> _What you should do_
Would you transcribe the records below exactly, omitting every picture?

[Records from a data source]
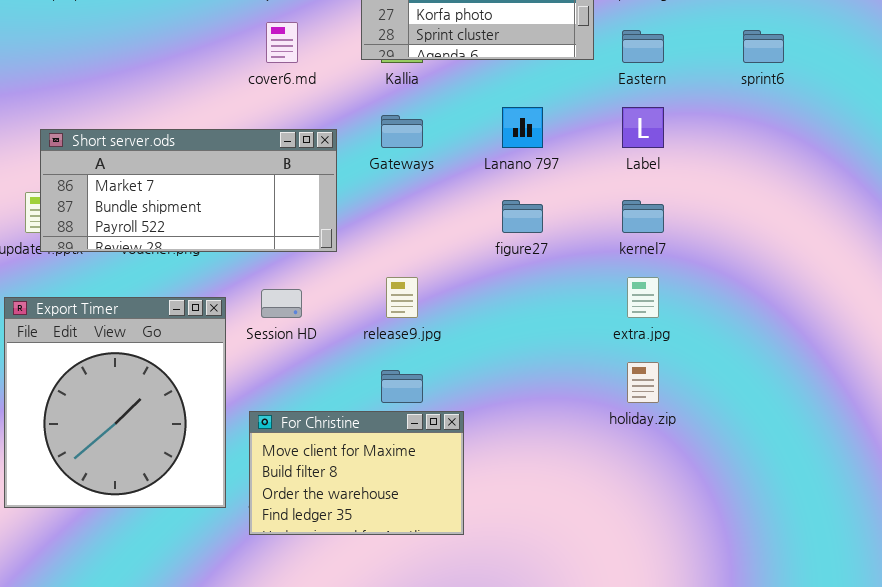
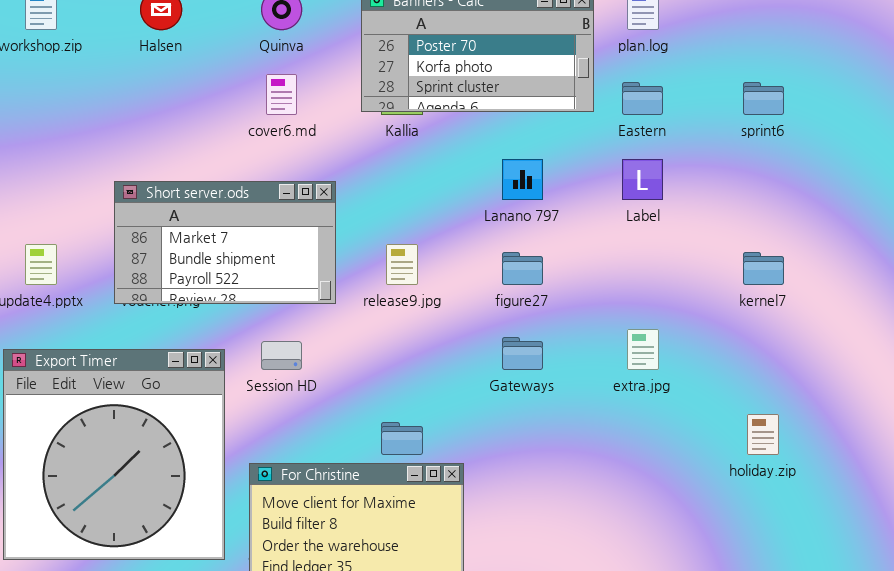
Gateways: [381,115,423,148] -> [502,337,543,370], moved
Short server.ods: [40,129,337,252] -> [114,181,336,304], resized
kernel7: [622,200,664,233] -> [743,252,784,285], moved
release9.jpg: [386,277,418,318] -> [386,244,418,285], moved
holiday.zip: [627,362,659,403] -> [747,414,779,455], moved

> _Response below_
Gateways: [381,115,423,148] -> [502,337,543,370], moved
Short server.ods: [40,129,337,252] -> [114,181,336,304], resized
kernel7: [622,200,664,233] -> [743,252,784,285], moved
release9.jpg: [386,277,418,318] -> [386,244,418,285], moved
holiday.zip: [627,362,659,403] -> [747,414,779,455], moved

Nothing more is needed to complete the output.